Records —
--- START ---
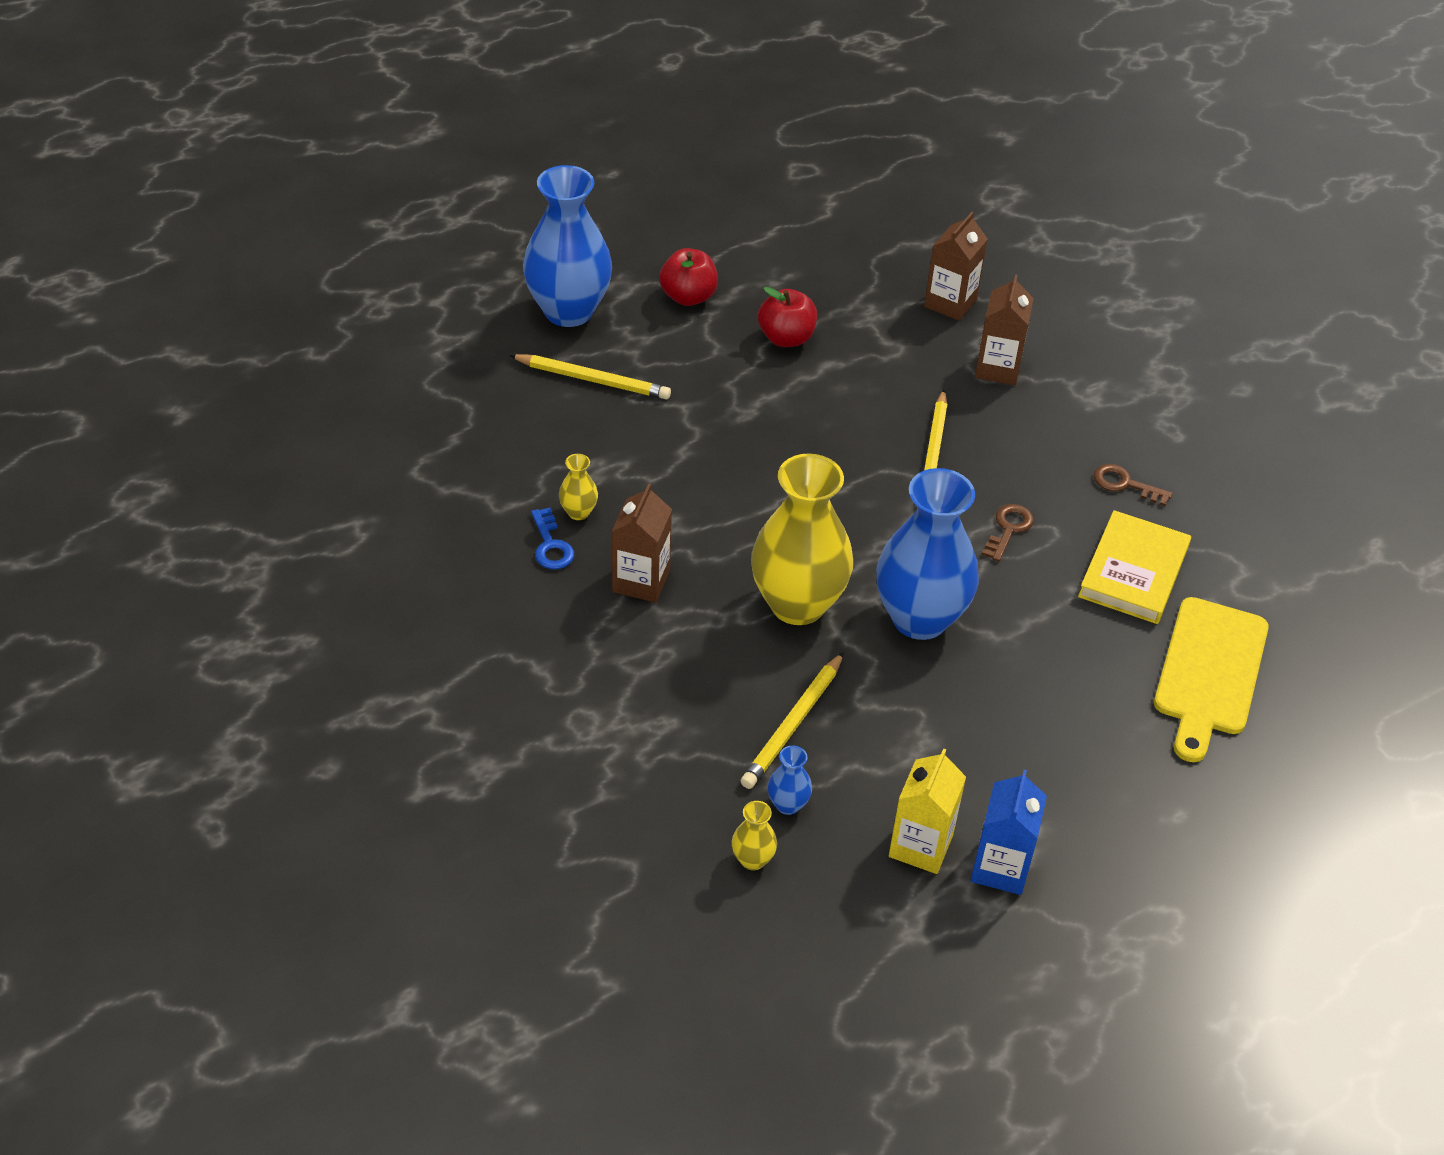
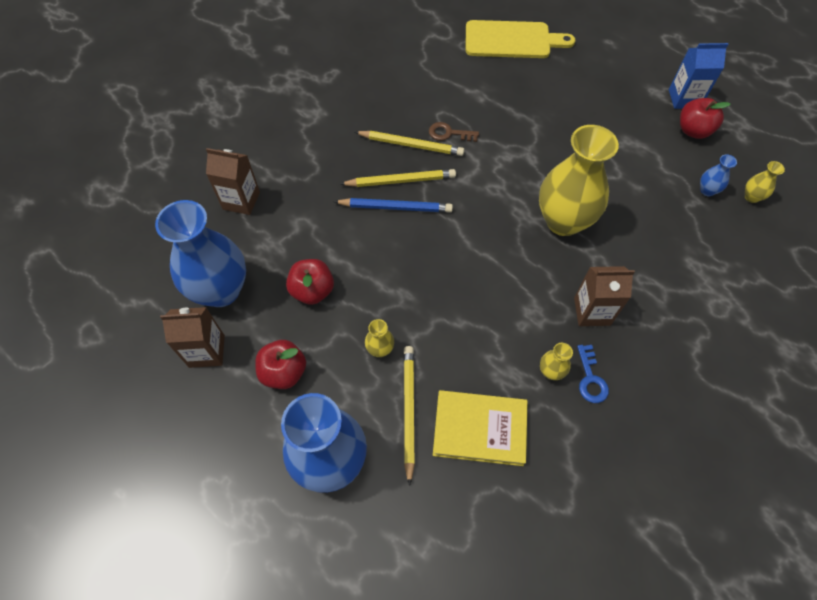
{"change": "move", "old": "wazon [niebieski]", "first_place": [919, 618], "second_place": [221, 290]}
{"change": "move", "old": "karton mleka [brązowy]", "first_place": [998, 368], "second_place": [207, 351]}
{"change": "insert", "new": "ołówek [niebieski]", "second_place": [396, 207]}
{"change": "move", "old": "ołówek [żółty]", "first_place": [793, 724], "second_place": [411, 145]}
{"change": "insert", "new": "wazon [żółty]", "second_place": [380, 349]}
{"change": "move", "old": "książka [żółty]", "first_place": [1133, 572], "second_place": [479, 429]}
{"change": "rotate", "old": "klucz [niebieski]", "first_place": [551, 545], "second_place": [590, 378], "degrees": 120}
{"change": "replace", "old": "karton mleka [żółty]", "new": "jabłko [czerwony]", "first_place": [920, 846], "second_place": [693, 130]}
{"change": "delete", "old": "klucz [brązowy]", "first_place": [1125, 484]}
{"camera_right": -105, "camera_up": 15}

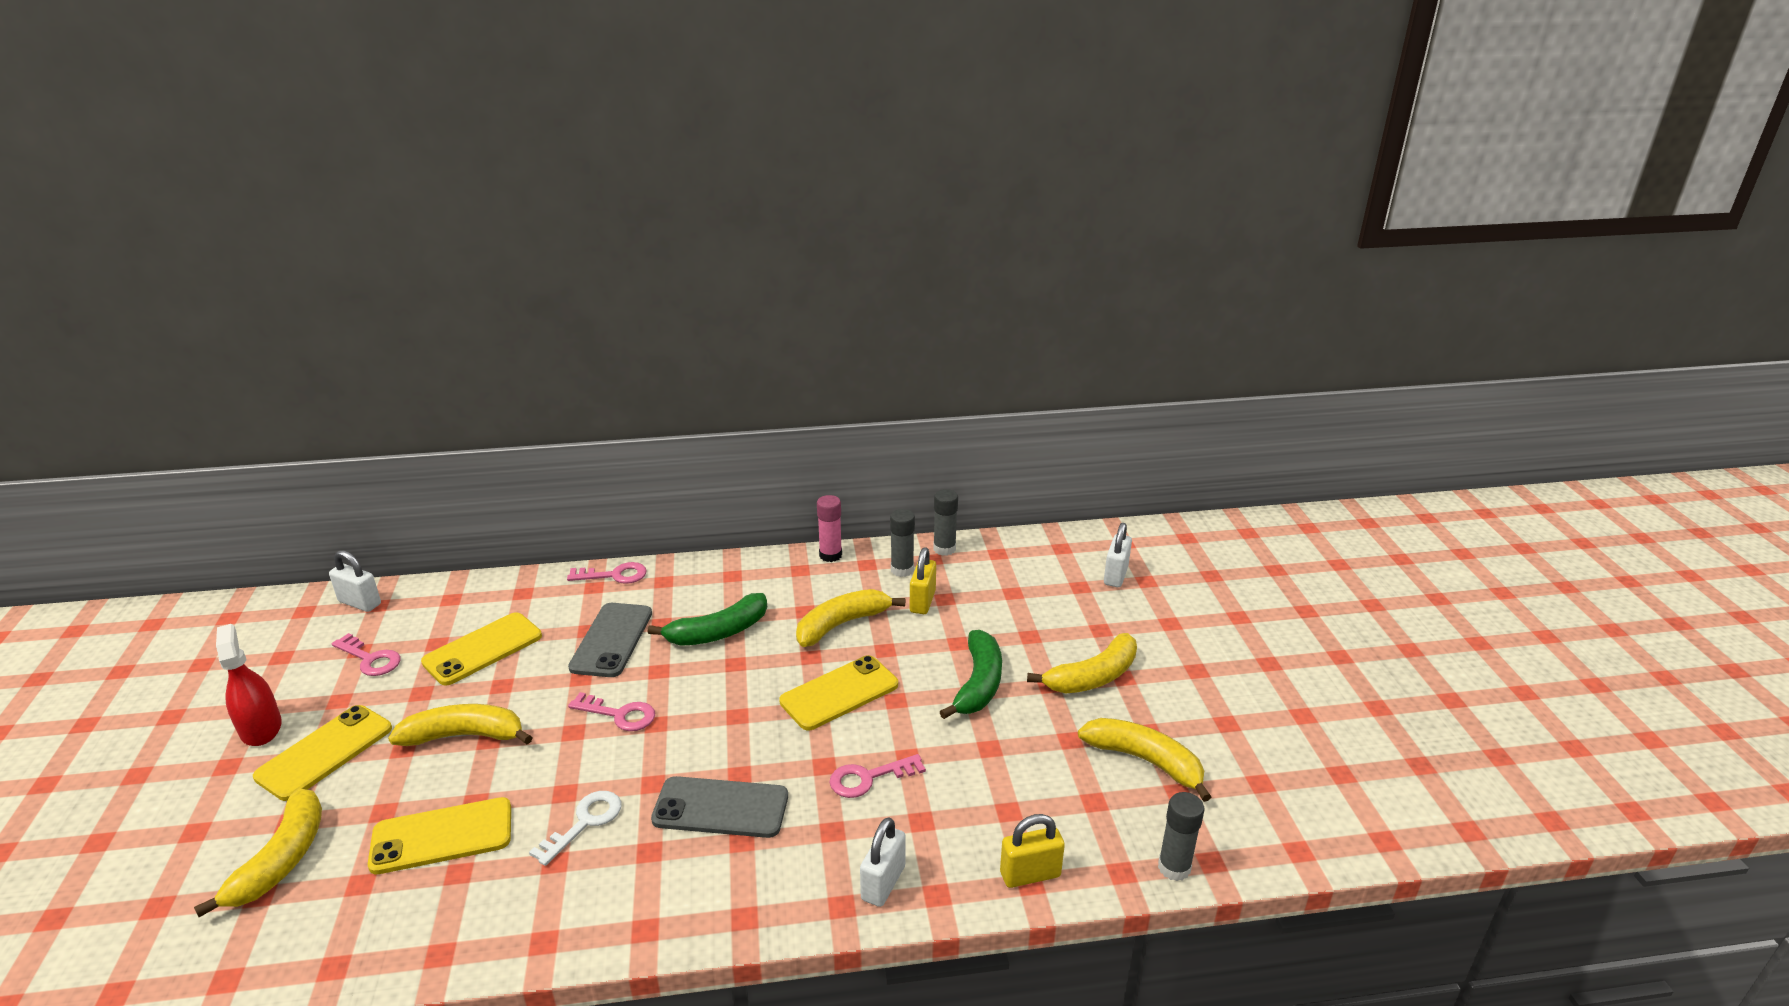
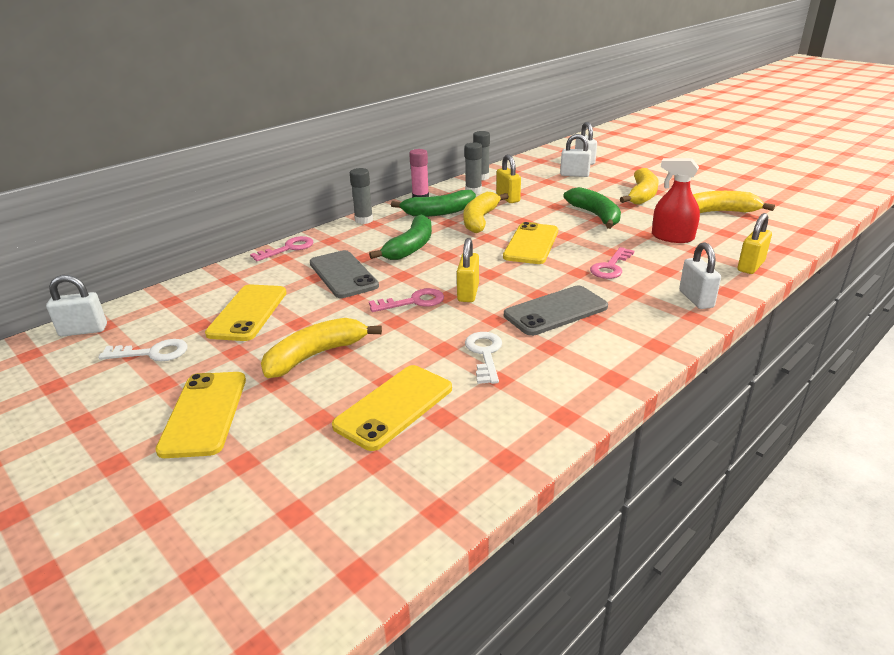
{"change": "recolor", "old": "klucz [różowy]", "new": "klucz [biały]", "first_place": [370, 659], "second_place": [152, 353]}
{"change": "move", "old": "klej w sztyfcie [szary]", "first_place": [1174, 868], "second_place": [364, 220]}
{"change": "insert", "new": "banan [zielony]", "second_place": [439, 212]}
{"change": "insert", "new": "kłódka [żółty]", "second_place": [468, 293]}
{"change": "insert", "new": "kłódka [biały]", "second_place": [574, 175]}
{"change": "move", "old": "spryskiwacz [czerwony]", "first_place": [261, 728], "second_place": [672, 237]}
{"change": "delete", "old": "banan [żółty]", "first_place": [281, 860]}
{"camera_right": -35, "camera_up": 0}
--- END ---
Problem to work on — When you return the listing, keep each line exact and leave the pictures out.

Written answer —
{"change": "move", "old": "wazon [niebieski]", "first_place": [919, 618], "second_place": [221, 290]}
{"change": "move", "old": "karton mleka [brązowy]", "first_place": [998, 368], "second_place": [207, 351]}
{"change": "insert", "new": "ołówek [niebieski]", "second_place": [396, 207]}
{"change": "move", "old": "ołówek [żółty]", "first_place": [793, 724], "second_place": [411, 145]}
{"change": "insert", "new": "wazon [żółty]", "second_place": [380, 349]}
{"change": "move", "old": "książka [żółty]", "first_place": [1133, 572], "second_place": [479, 429]}
{"change": "rotate", "old": "klucz [niebieski]", "first_place": [551, 545], "second_place": [590, 378], "degrees": 120}
{"change": "replace", "old": "karton mleka [żółty]", "new": "jabłko [czerwony]", "first_place": [920, 846], "second_place": [693, 130]}
{"change": "delete", "old": "klucz [brązowy]", "first_place": [1125, 484]}
{"camera_right": -105, "camera_up": 15}

{"change": "recolor", "old": "klucz [różowy]", "new": "klucz [biały]", "first_place": [370, 659], "second_place": [152, 353]}
{"change": "move", "old": "klej w sztyfcie [szary]", "first_place": [1174, 868], "second_place": [364, 220]}
{"change": "insert", "new": "banan [zielony]", "second_place": [439, 212]}
{"change": "insert", "new": "kłódka [żółty]", "second_place": [468, 293]}
{"change": "insert", "new": "kłódka [biały]", "second_place": [574, 175]}
{"change": "move", "old": "spryskiwacz [czerwony]", "first_place": [261, 728], "second_place": [672, 237]}
{"change": "delete", "old": "banan [żółty]", "first_place": [281, 860]}
{"camera_right": -35, "camera_up": 0}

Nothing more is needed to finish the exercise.